MATERIAL SHOWN:

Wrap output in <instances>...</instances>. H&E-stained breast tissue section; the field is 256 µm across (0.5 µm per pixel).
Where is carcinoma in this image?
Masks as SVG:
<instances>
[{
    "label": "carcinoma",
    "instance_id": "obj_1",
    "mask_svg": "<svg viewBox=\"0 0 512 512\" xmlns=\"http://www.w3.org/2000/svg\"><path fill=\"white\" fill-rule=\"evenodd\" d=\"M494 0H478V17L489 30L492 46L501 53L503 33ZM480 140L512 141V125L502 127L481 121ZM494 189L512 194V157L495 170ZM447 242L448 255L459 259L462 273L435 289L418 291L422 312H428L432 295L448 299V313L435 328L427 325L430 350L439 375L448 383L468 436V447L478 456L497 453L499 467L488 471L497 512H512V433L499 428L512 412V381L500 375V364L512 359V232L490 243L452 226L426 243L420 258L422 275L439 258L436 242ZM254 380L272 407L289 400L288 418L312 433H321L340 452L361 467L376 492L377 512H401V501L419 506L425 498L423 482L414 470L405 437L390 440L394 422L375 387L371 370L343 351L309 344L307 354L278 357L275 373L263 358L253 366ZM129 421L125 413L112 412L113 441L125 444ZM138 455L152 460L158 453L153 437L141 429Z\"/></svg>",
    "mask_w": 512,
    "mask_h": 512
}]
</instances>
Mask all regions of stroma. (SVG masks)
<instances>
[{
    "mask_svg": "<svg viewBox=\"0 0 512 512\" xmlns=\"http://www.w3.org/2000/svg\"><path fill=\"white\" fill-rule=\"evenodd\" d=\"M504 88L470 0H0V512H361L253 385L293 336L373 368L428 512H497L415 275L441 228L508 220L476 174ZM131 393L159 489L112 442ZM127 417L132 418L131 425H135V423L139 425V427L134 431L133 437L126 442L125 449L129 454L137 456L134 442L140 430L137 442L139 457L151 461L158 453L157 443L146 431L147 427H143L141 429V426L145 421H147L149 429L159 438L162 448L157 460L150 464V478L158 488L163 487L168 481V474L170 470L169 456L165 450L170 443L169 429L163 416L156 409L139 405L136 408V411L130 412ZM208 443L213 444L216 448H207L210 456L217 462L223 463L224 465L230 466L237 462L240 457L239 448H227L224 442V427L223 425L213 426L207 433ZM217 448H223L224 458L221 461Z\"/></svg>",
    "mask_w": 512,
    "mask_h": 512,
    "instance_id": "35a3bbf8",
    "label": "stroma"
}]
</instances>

TASK PROMPT: The required output is the exact sequence of lines from the one containing "Mask all regions of stroma. (SVG masks)" through the end of the listing, both endpoints included.

WORKED ANSWER:
Mask all regions of stroma. (SVG masks)
<instances>
[{
    "mask_svg": "<svg viewBox=\"0 0 512 512\" xmlns=\"http://www.w3.org/2000/svg\"><path fill=\"white\" fill-rule=\"evenodd\" d=\"M504 88L470 0H0V512H361L253 385L293 336L373 368L428 512H497L415 275L441 228L508 220L476 174ZM131 393L159 489L112 442ZM127 417L132 418L131 425H135V423L139 425V427L134 431L133 437L126 442L125 449L129 454L137 456L134 442L140 430L137 442L139 457L151 461L158 453L157 443L146 431L147 427H143L141 429V426L145 421H147L149 429L159 438L162 448L157 460L150 464V478L158 488L163 487L168 481V474L170 470L169 456L165 450L170 443L169 429L163 416L156 409L139 405L136 408V411L130 412ZM208 443L213 444L216 448H207L210 456L217 462L223 463L224 465L230 466L237 462L240 457L239 448H227L224 442V427L223 425L213 426L207 433ZM217 448H223L224 458L221 461Z\"/></svg>",
    "mask_w": 512,
    "mask_h": 512,
    "instance_id": "35a3bbf8",
    "label": "stroma"
}]
</instances>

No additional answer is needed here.